#### Input data

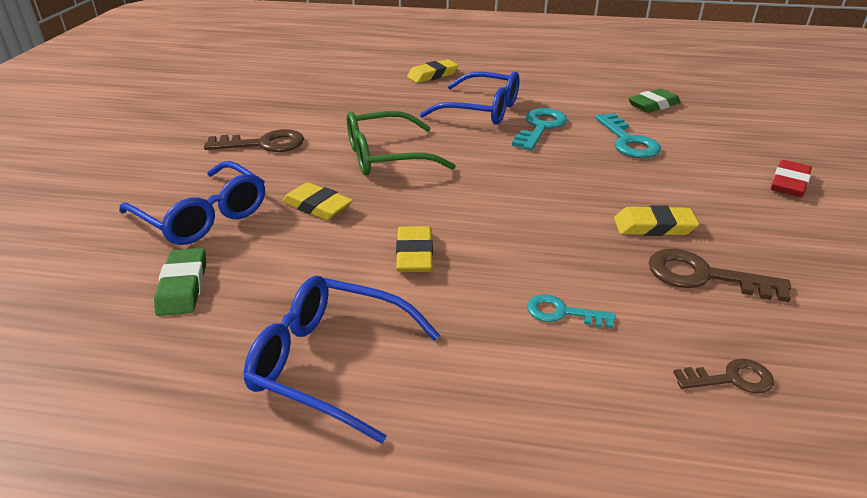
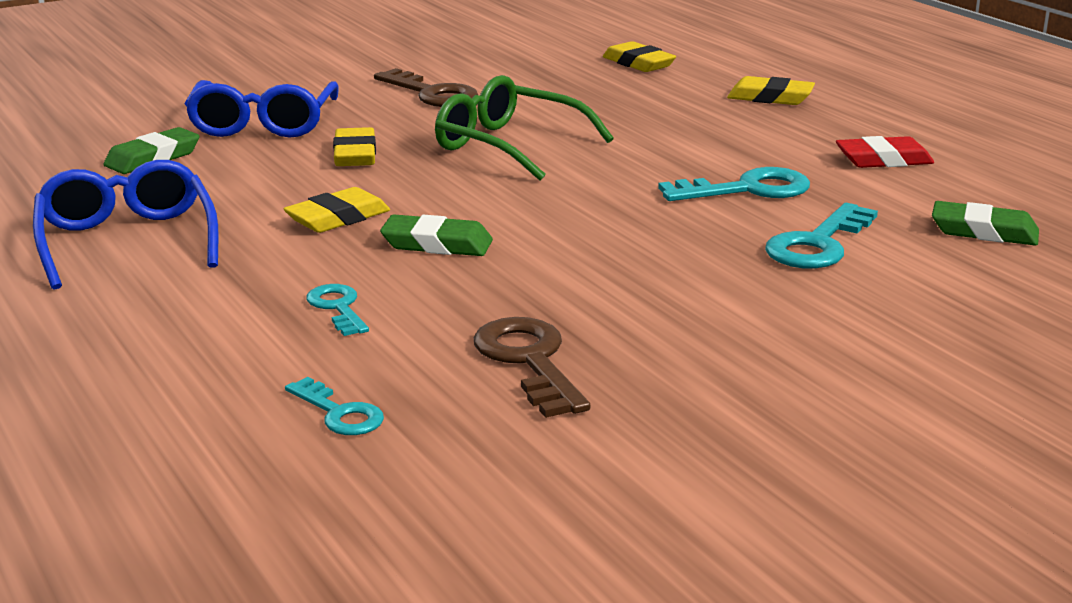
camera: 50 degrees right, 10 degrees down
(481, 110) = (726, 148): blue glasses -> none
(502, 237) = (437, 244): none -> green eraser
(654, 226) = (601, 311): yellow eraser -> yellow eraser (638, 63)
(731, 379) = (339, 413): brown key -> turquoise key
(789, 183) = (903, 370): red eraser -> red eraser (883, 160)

########
#### Input data

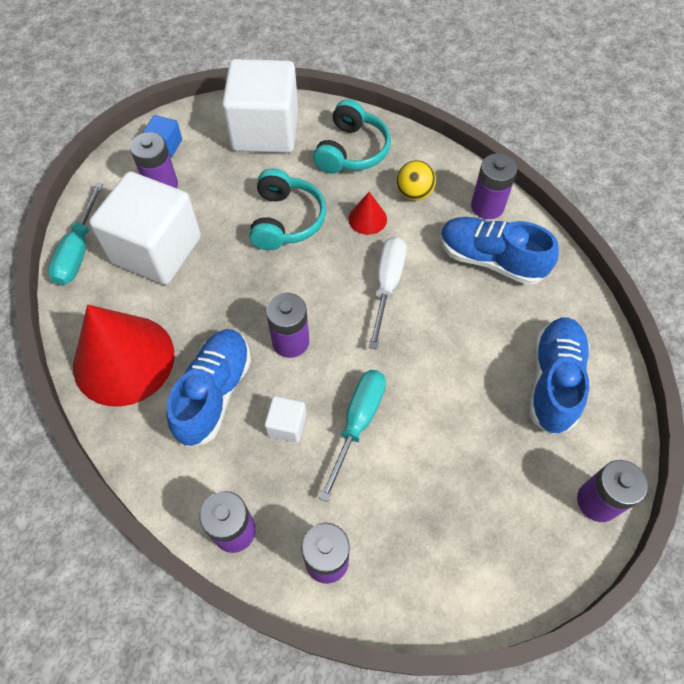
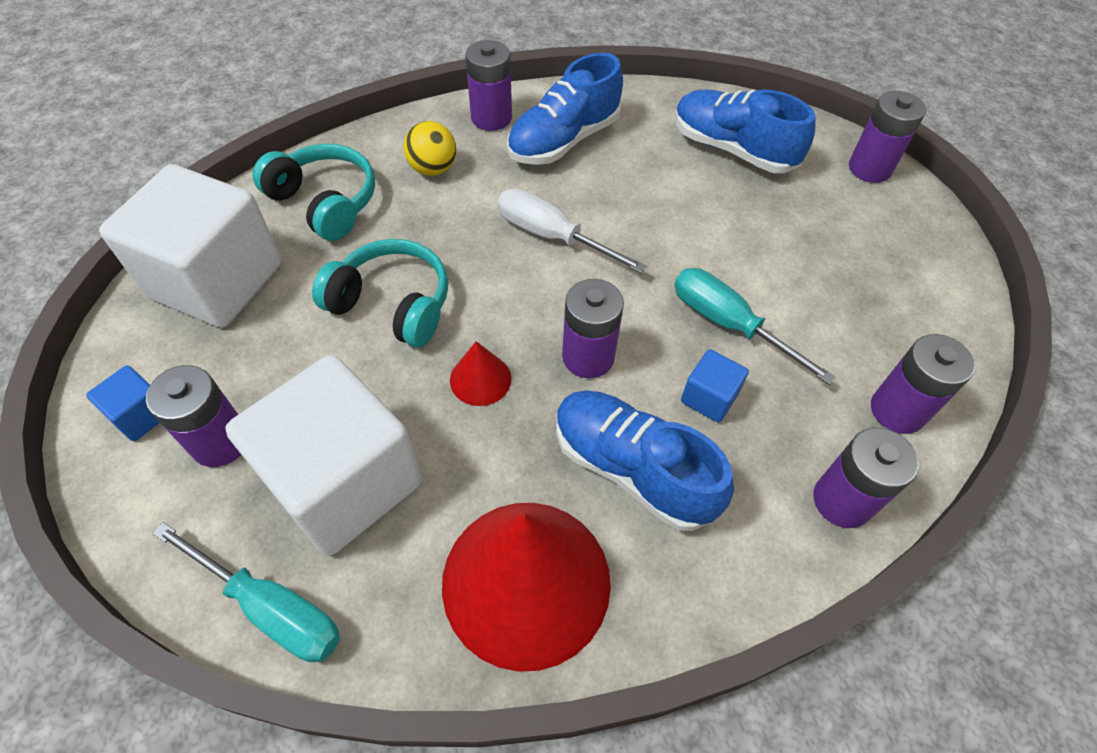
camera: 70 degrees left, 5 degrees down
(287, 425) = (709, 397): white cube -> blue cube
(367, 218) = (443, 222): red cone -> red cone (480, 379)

########

Task objective.
Only a number is wanted here: the count of lines above that hold the word "down".

Your response.
2